Recorded information -
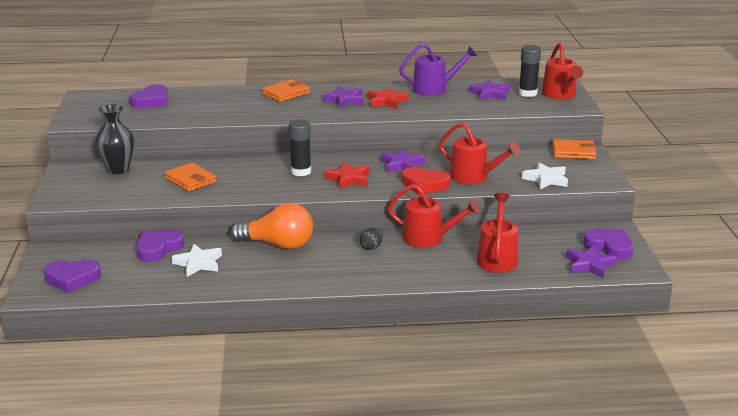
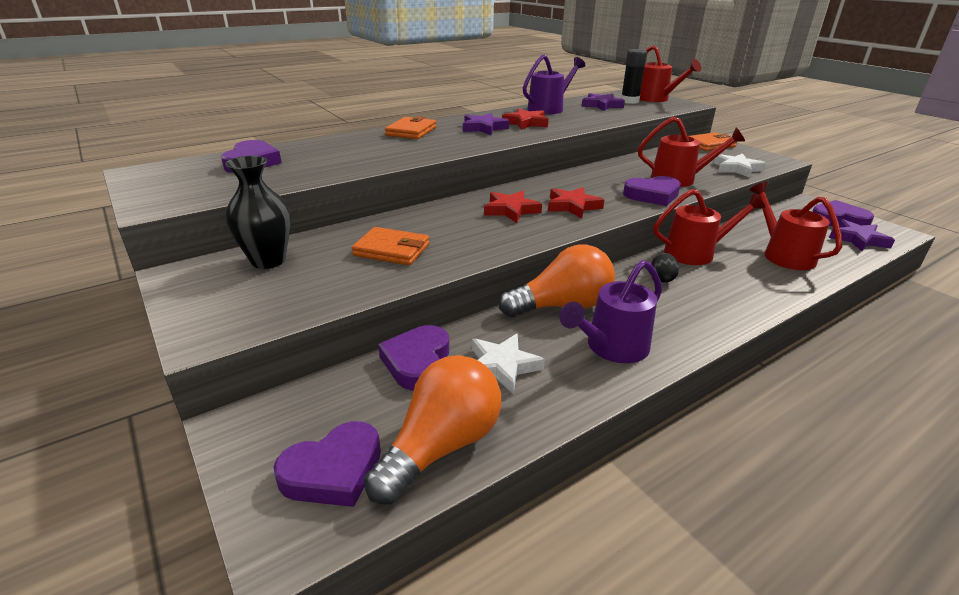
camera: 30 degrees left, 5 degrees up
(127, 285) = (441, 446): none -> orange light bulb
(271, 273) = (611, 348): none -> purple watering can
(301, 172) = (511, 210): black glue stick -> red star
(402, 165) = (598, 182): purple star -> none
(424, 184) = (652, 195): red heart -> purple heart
--
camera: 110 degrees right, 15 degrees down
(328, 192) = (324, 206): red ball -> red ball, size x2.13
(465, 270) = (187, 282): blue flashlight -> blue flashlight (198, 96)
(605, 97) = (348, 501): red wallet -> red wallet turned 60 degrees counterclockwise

Task instructions -
The lines above from the one containing "(301, 172) = (511, 210): black" through the one containing "(424, 184) = (652, 195): red" are to be set down exactly, and no others.

Solved exercise -
(301, 172) = (511, 210): black glue stick -> red star
(402, 165) = (598, 182): purple star -> none
(424, 184) = (652, 195): red heart -> purple heart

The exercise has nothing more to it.